Please repeat exactly the lines below from the one containing "D4: schottky BAT54" down to the one containing "J4 pin 2: GND -> none", both included, and nothing else.
-- -- --
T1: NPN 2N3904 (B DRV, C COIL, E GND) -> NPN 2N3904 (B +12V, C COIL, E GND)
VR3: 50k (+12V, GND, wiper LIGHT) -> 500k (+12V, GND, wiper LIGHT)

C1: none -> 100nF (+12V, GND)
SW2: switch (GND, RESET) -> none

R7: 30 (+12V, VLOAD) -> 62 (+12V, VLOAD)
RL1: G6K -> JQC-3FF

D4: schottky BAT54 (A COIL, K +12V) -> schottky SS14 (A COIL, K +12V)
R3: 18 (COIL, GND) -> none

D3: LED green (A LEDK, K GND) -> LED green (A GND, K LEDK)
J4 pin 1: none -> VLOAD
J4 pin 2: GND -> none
-- -- --
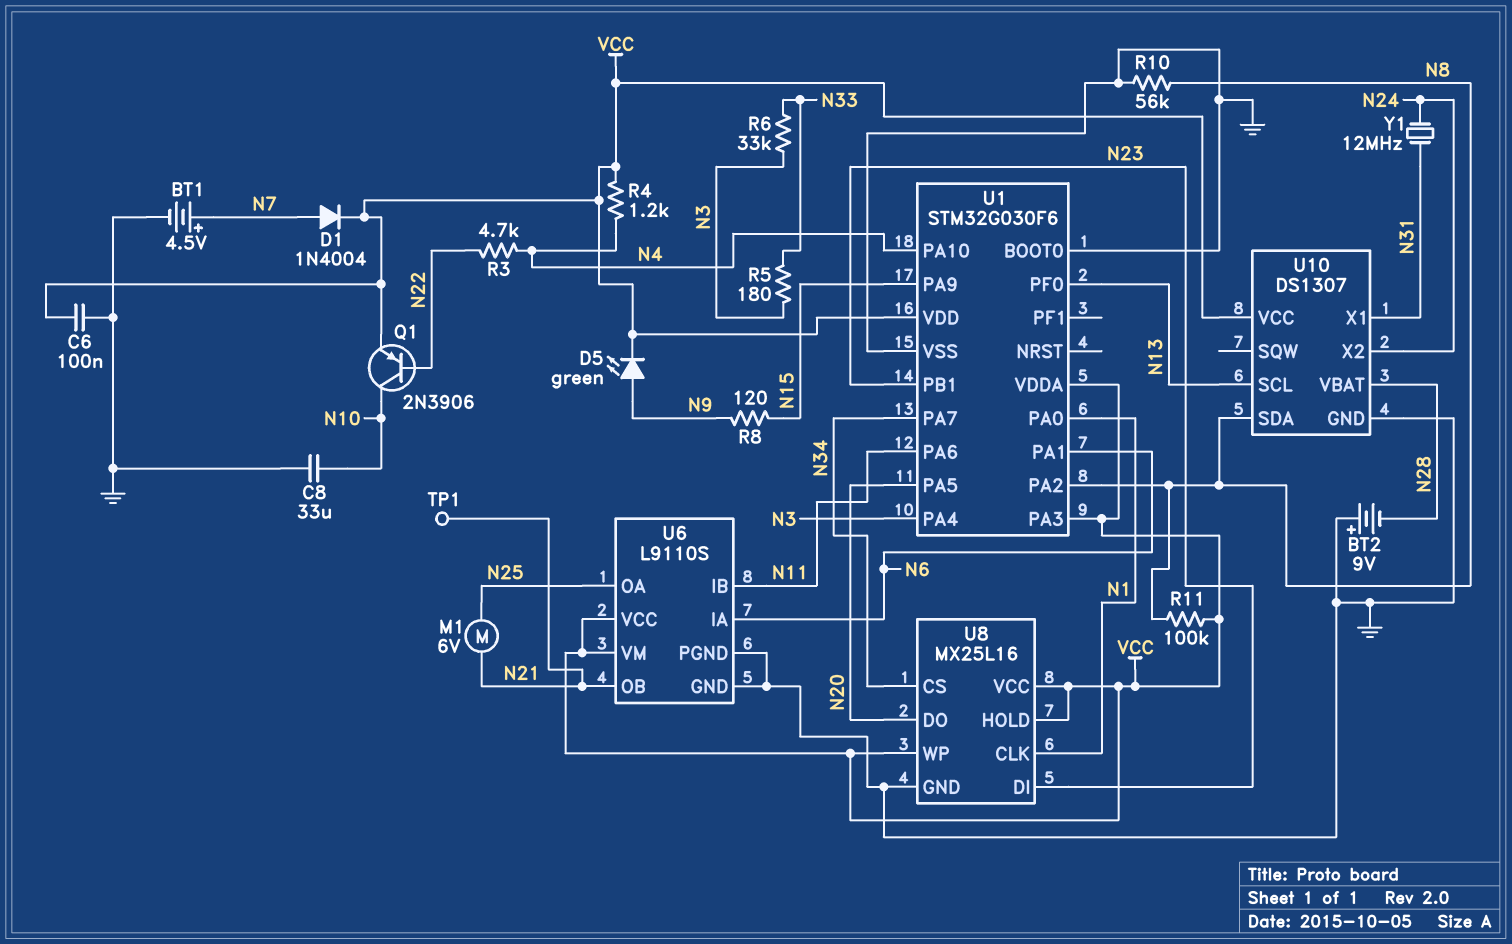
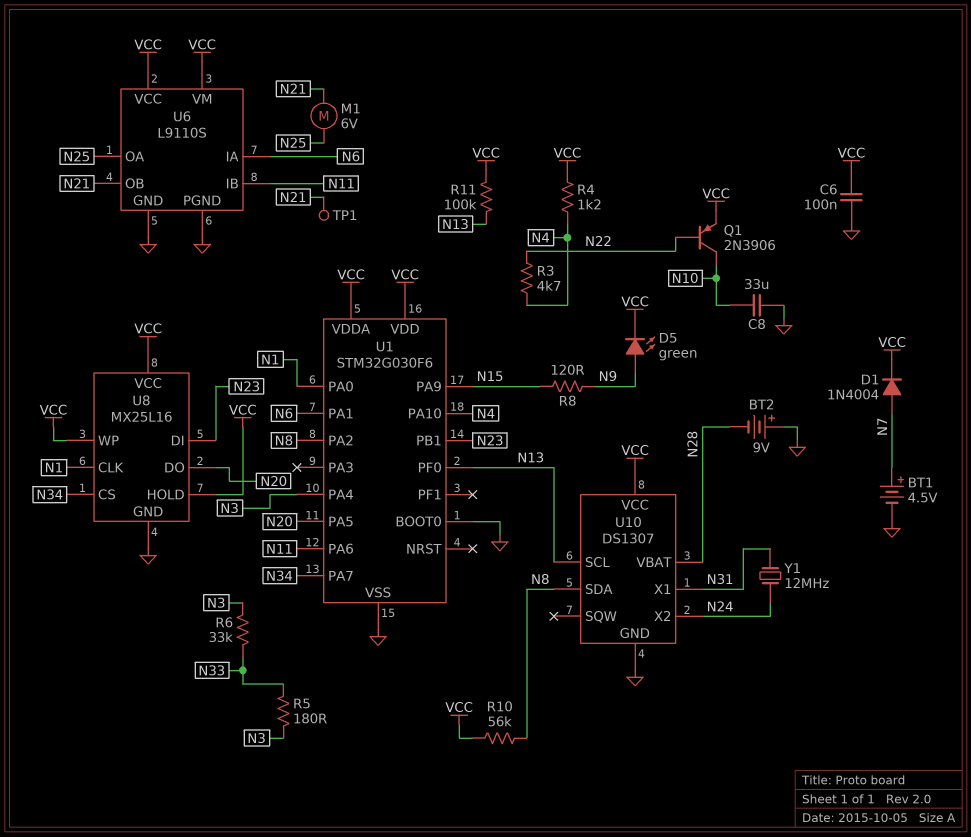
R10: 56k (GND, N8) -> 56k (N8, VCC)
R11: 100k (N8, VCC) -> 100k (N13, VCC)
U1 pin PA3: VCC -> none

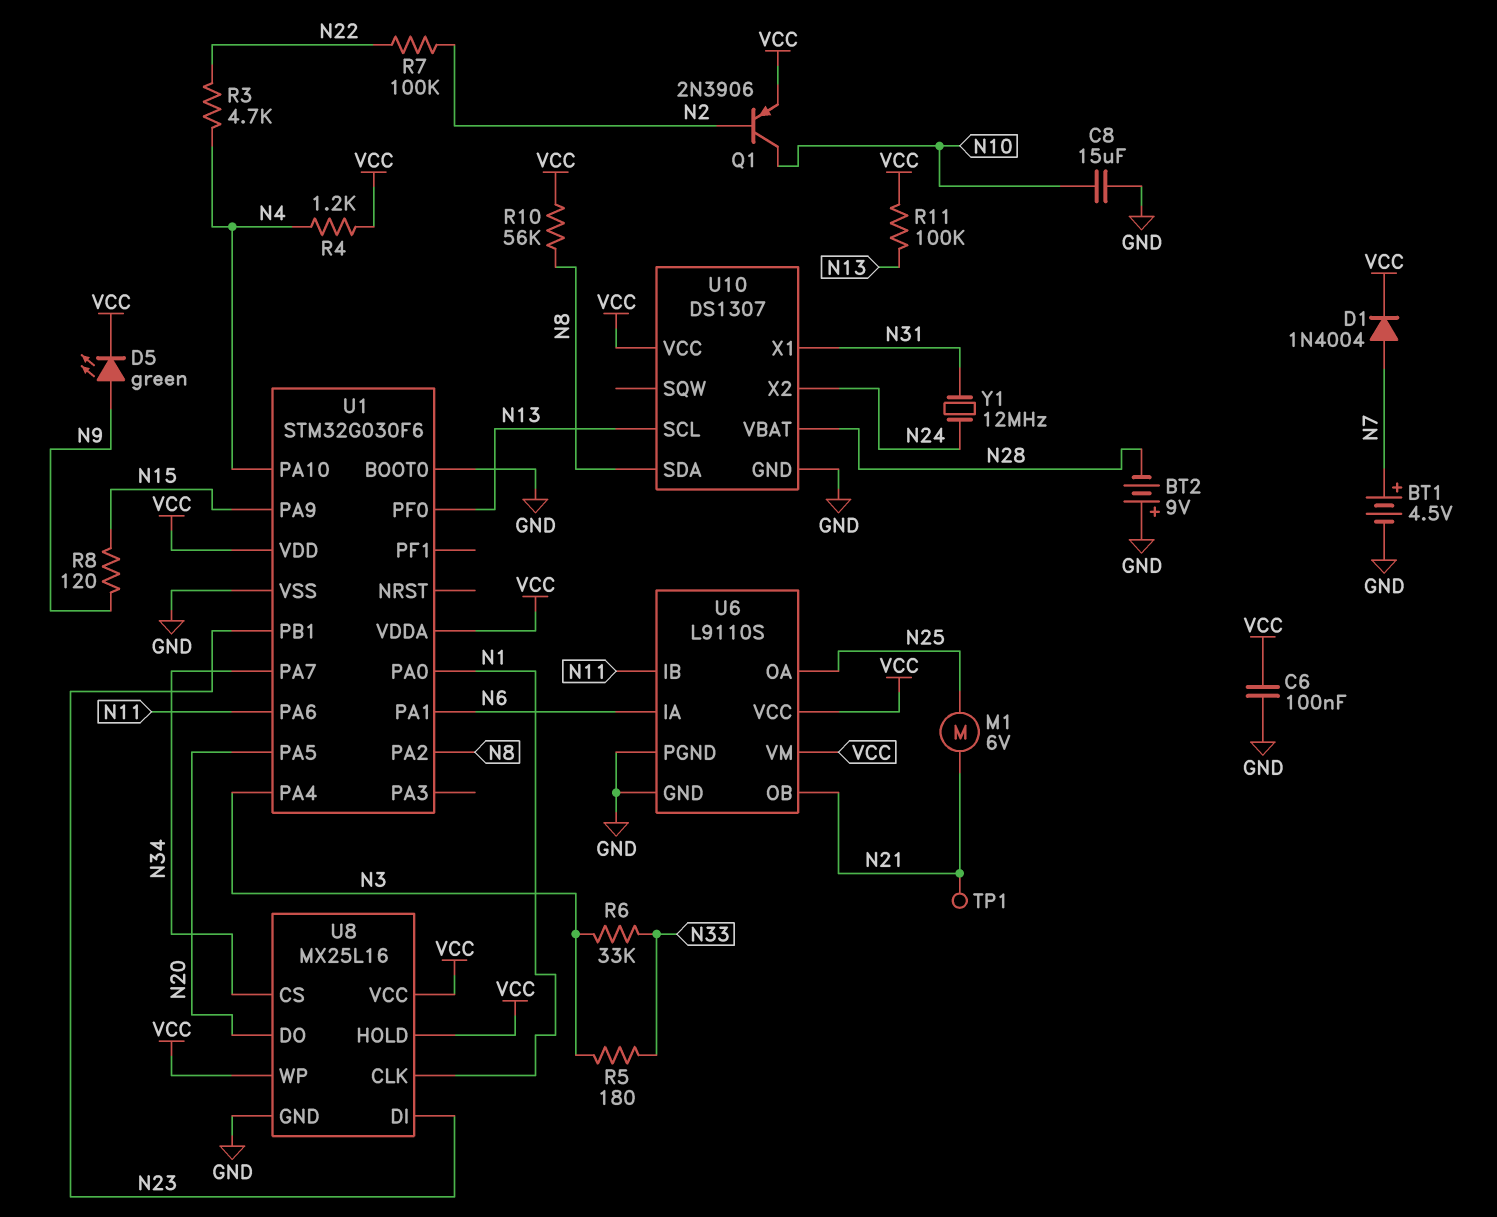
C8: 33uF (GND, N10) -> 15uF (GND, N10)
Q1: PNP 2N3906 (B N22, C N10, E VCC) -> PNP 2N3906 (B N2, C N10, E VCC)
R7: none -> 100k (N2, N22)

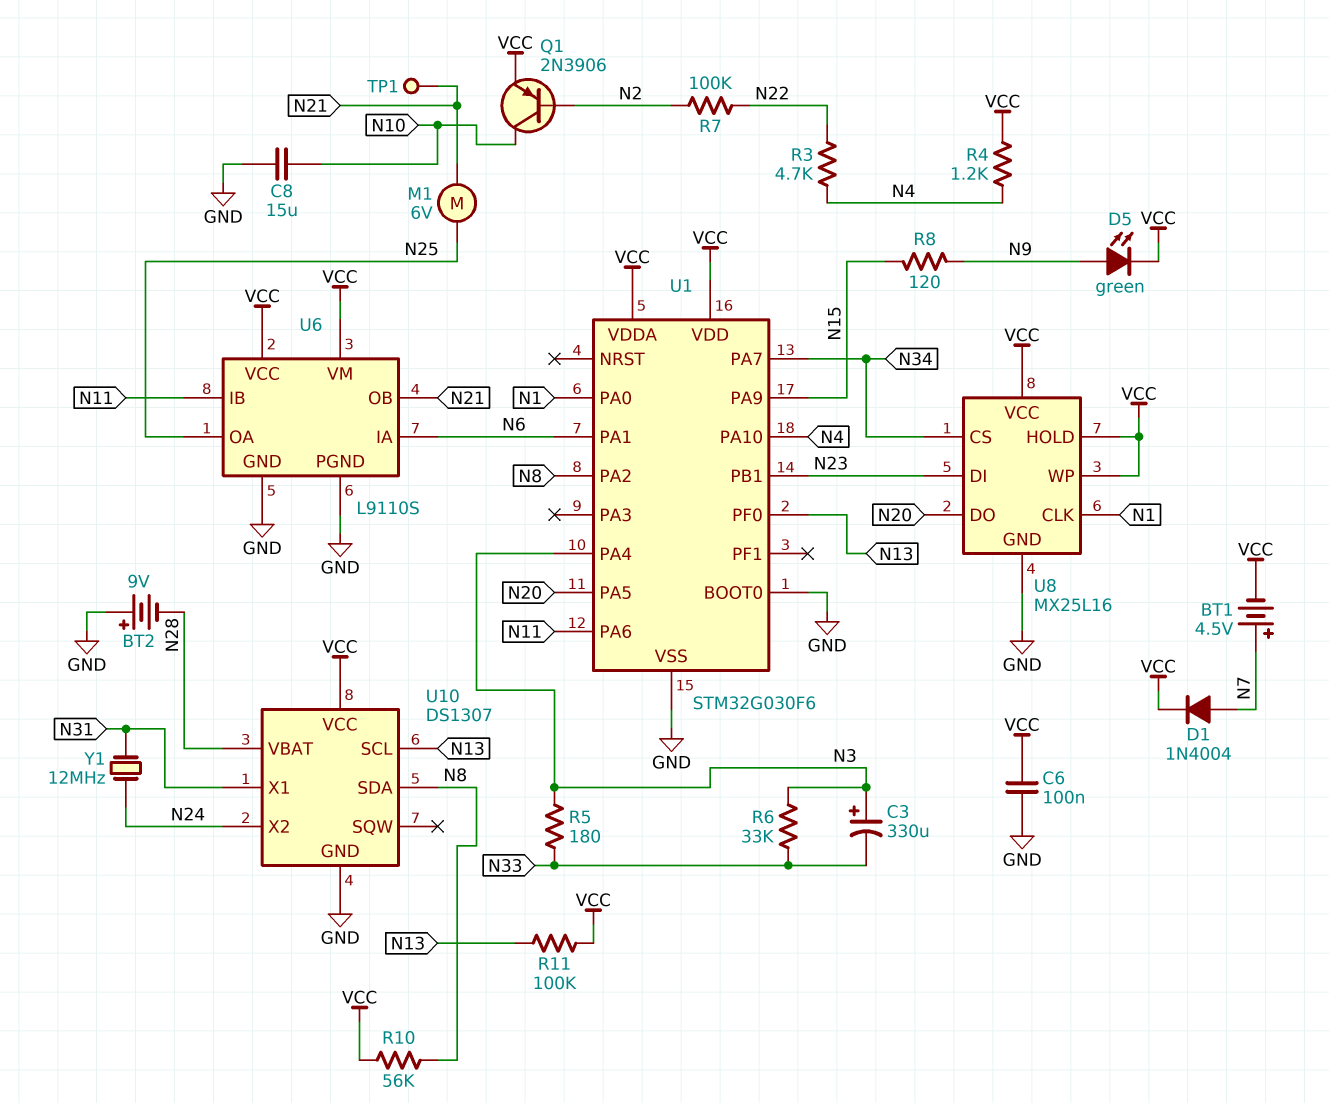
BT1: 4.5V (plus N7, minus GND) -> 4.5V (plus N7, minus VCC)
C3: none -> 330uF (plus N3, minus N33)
-- -- --
Your response:
D4: schottky BAT54 (A COIL, K +12V) -> schottky SS14 (A COIL, K +12V)
R3: 18 (COIL, GND) -> none

D3: LED green (A LEDK, K GND) -> LED green (A GND, K LEDK)
J4 pin 1: none -> VLOAD
J4 pin 2: GND -> none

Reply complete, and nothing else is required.